WHAT YOU WILL DO
Where an image occurs, skip it and print the rest of the records verbatim.

INPUT DATA
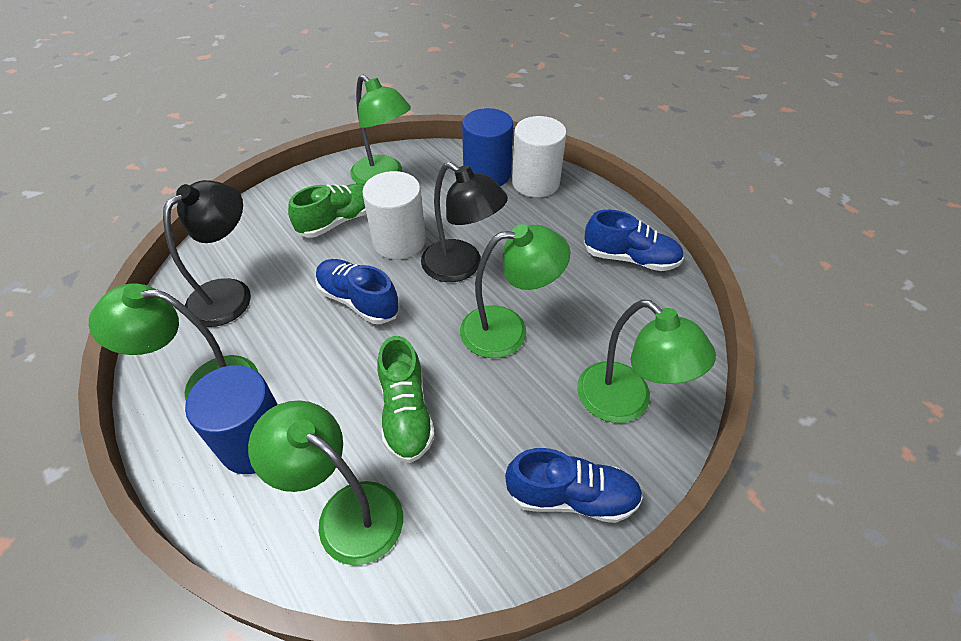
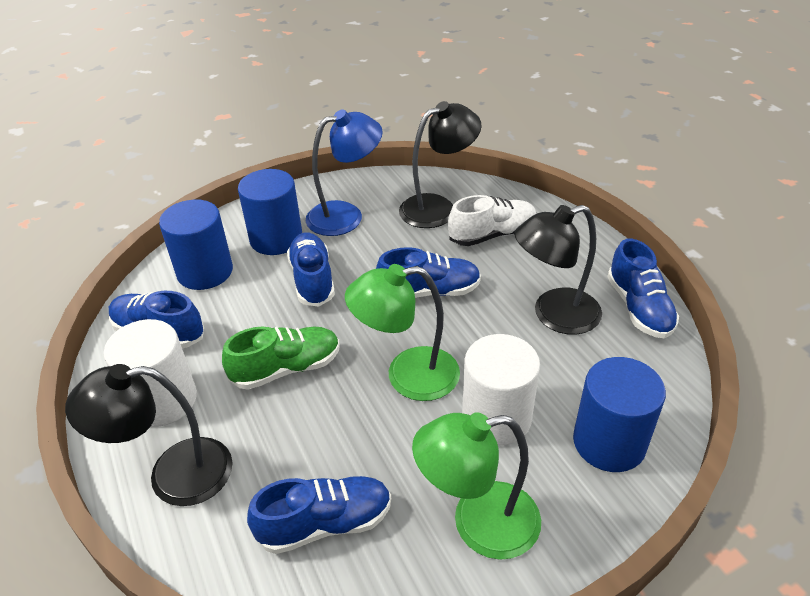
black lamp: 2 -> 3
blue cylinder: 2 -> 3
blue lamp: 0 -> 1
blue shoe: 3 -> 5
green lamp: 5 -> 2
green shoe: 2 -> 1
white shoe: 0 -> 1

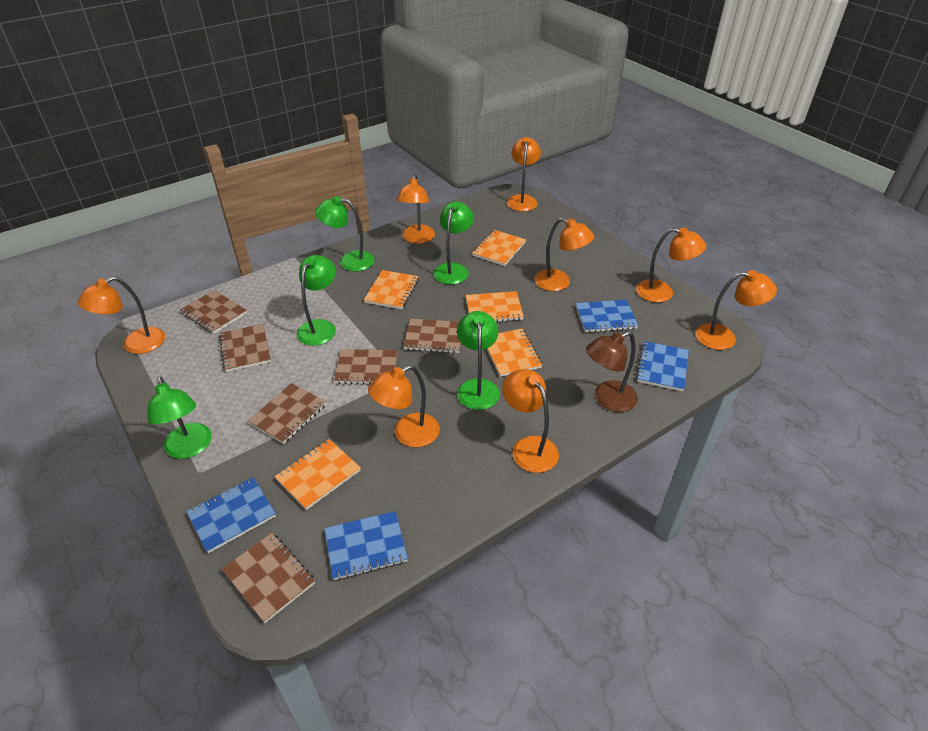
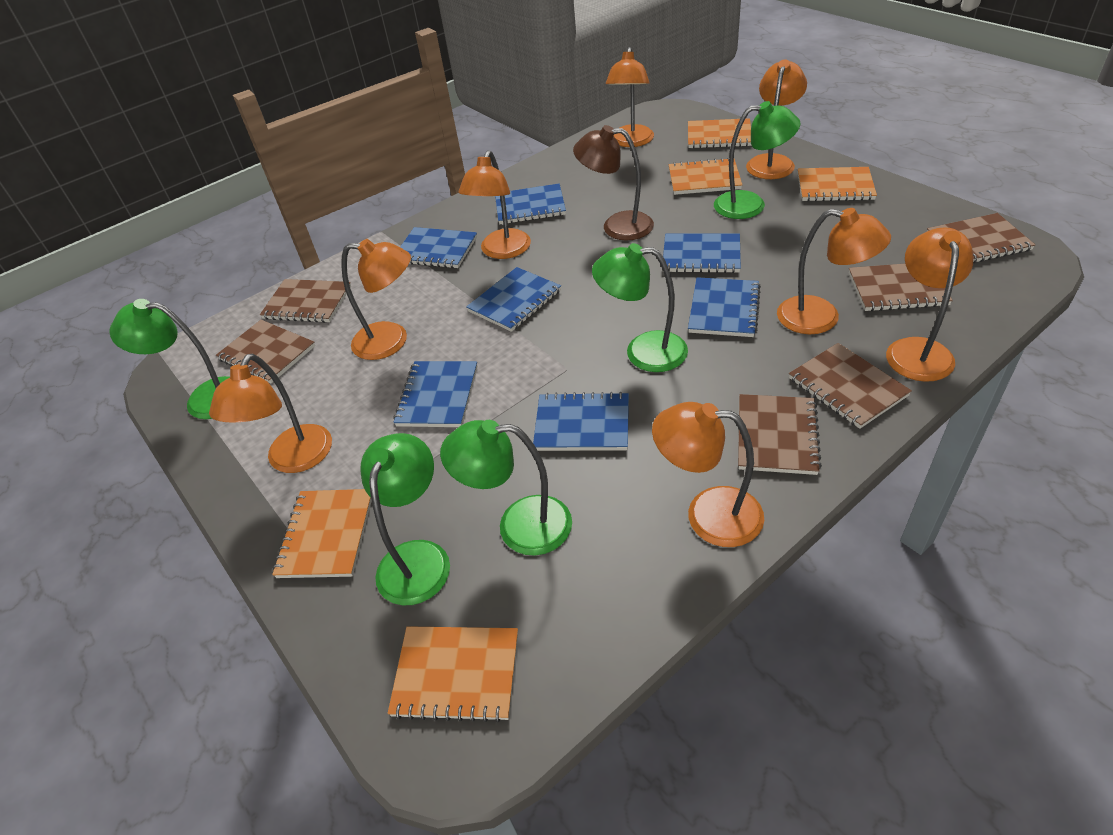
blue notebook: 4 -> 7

REPLY
black lamp: 2 -> 3
blue cylinder: 2 -> 3
blue lamp: 0 -> 1
blue shoe: 3 -> 5
green lamp: 5 -> 2
green shoe: 2 -> 1
white shoe: 0 -> 1

blue notebook: 4 -> 7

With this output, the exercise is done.